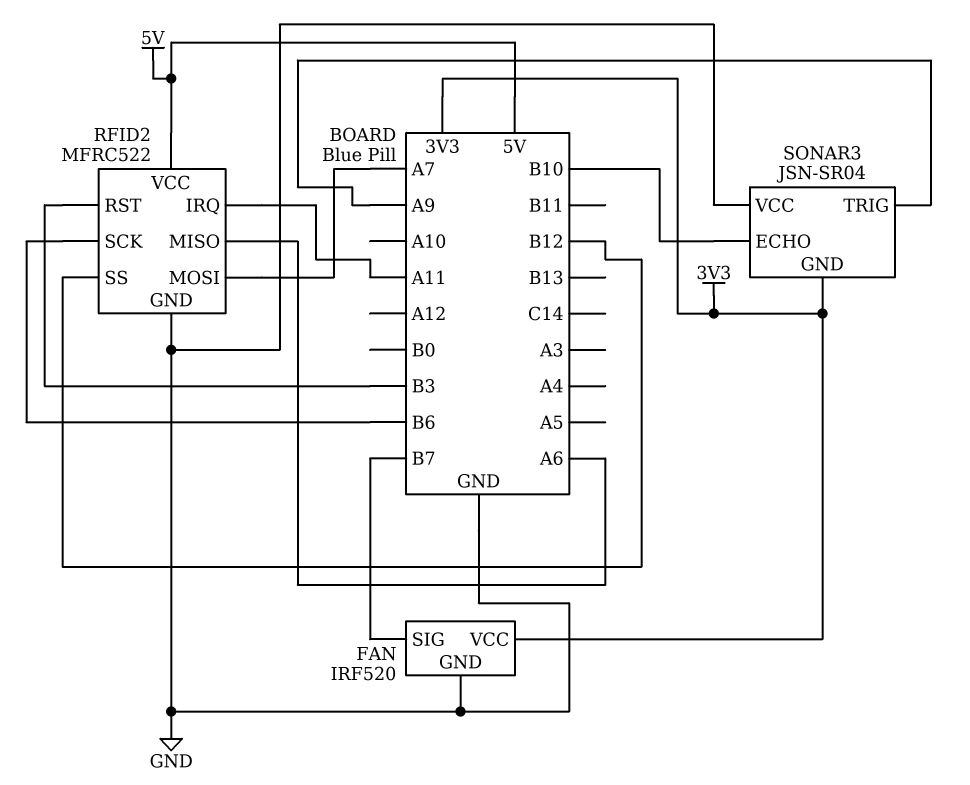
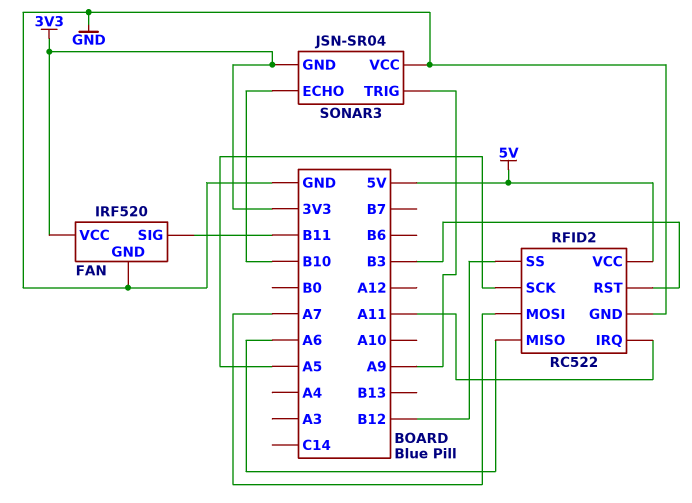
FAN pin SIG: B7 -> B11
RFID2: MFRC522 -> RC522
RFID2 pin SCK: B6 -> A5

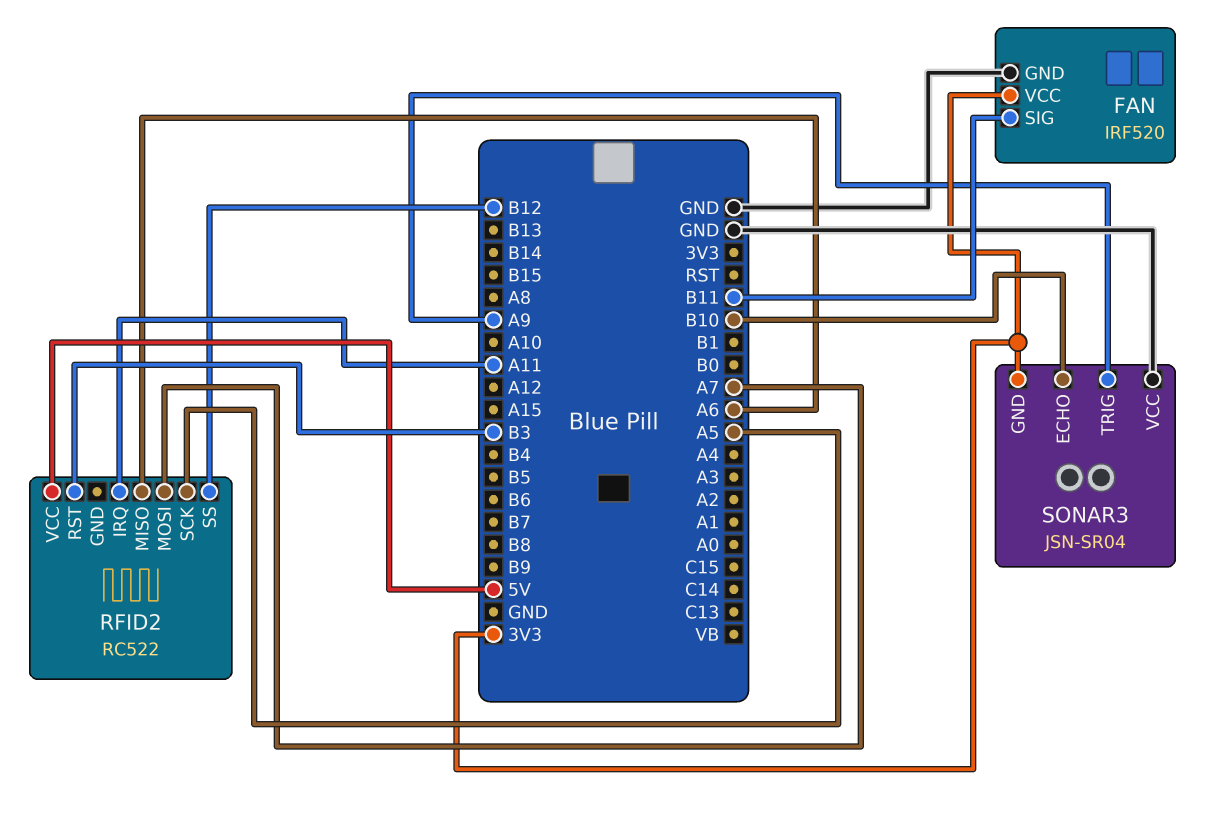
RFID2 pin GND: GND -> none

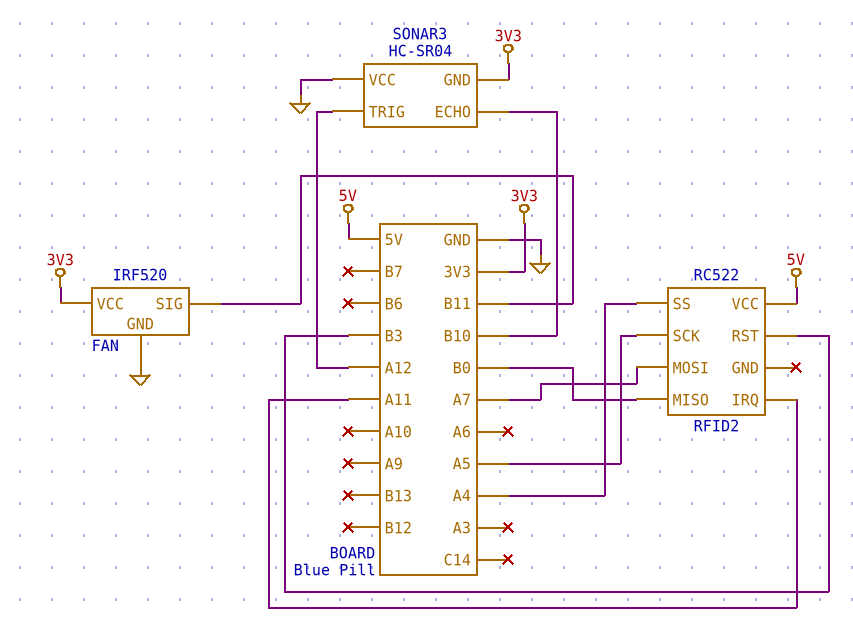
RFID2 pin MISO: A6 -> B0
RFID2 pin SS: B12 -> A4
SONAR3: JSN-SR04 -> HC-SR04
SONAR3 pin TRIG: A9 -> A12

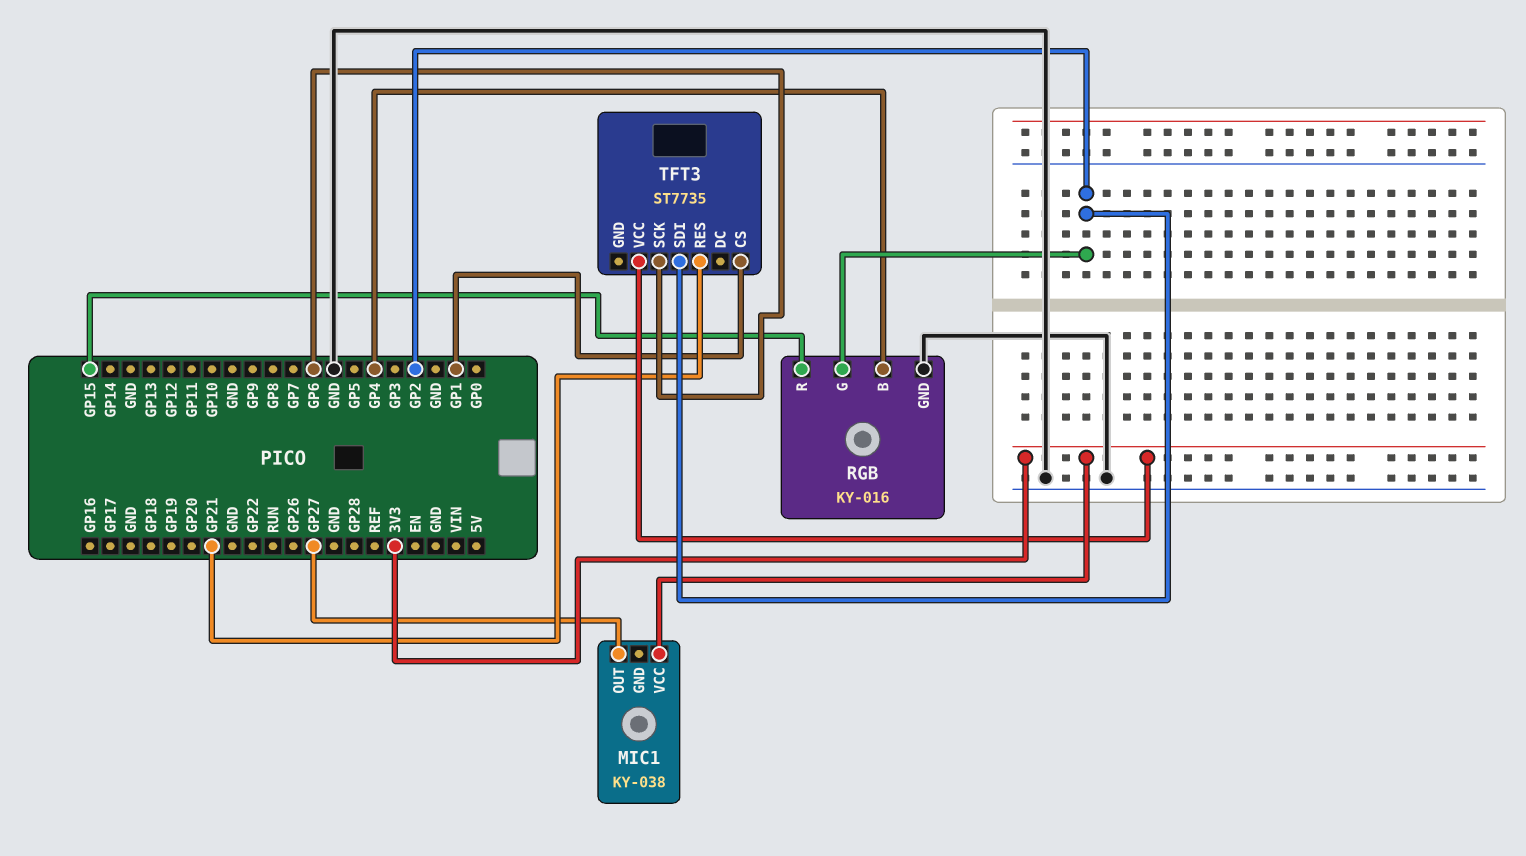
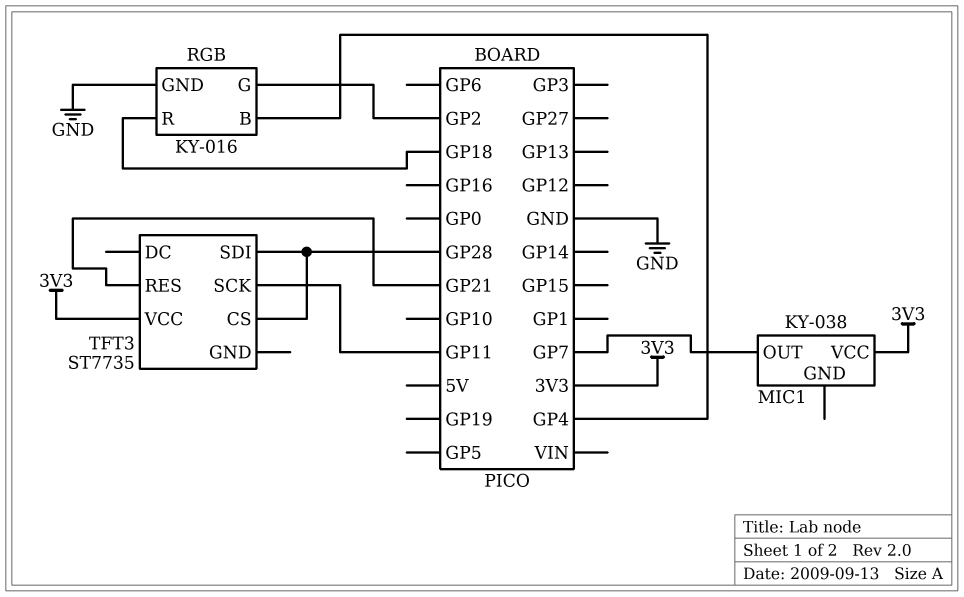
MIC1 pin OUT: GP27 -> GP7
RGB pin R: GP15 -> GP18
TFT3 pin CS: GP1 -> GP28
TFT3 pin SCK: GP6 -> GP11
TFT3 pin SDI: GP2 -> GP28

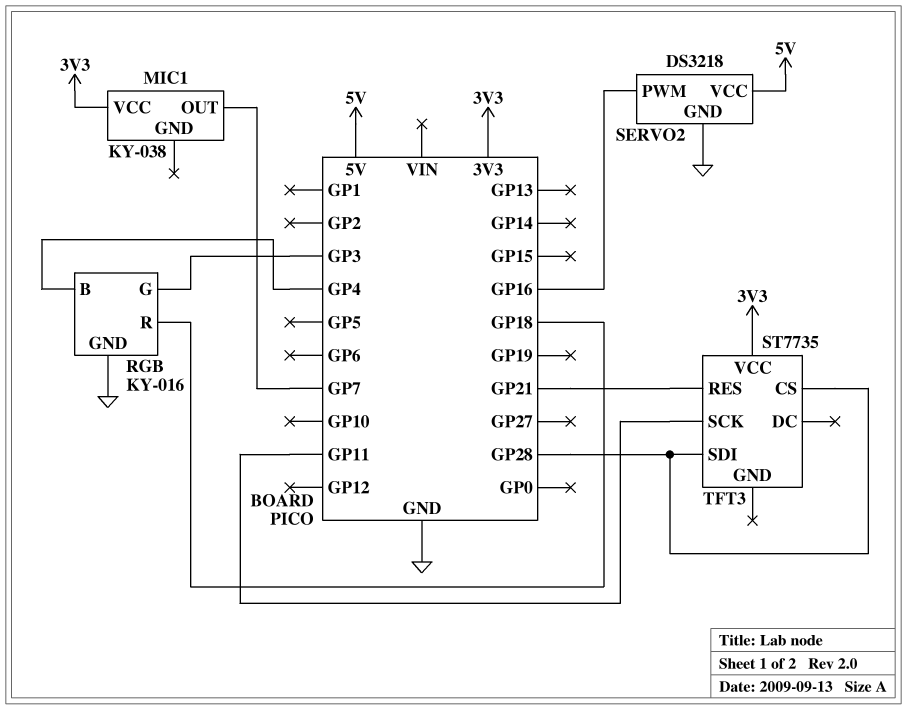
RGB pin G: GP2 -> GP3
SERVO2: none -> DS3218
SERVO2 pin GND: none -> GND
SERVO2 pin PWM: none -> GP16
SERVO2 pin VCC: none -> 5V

**What you are asked to do**
Lines from the one containing "SERVO2: none -> DS3218" through the final line of the entries above are to be output exactly; omit all others.

**Exercise output**
SERVO2: none -> DS3218
SERVO2 pin GND: none -> GND
SERVO2 pin PWM: none -> GP16
SERVO2 pin VCC: none -> 5V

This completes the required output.